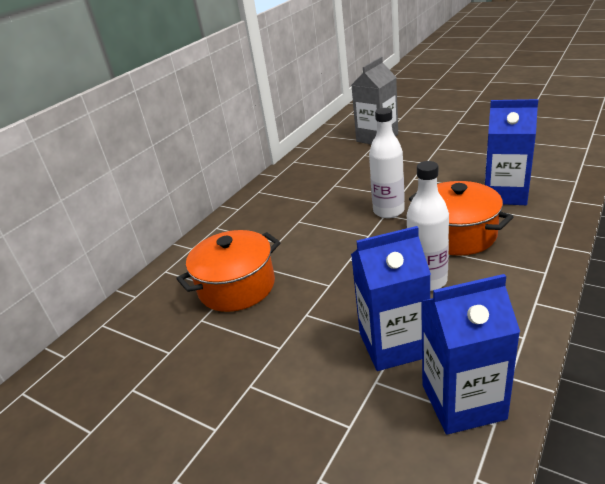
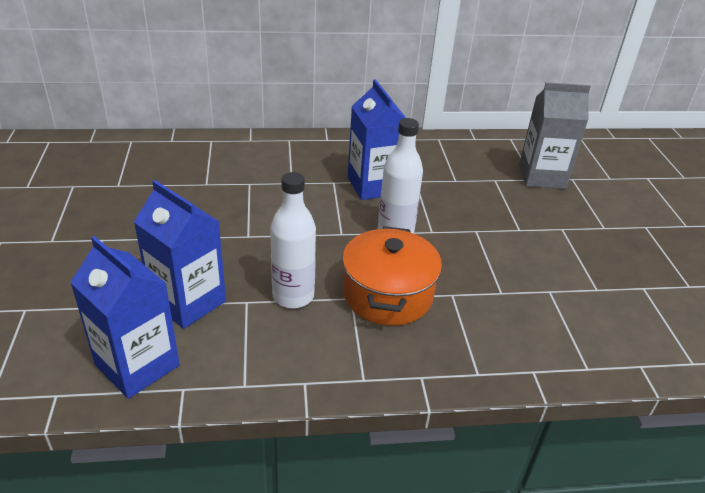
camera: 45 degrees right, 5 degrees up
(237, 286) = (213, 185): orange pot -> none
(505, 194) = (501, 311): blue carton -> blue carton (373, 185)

+++

• PROBLEM STATEMENT
Pictures stay out. Everything else in the listing gets printed exactly.

• EXERCISE RESPONSE
camera: 45 degrees right, 5 degrees up
(237, 286) = (213, 185): orange pot -> none
(505, 194) = (501, 311): blue carton -> blue carton (373, 185)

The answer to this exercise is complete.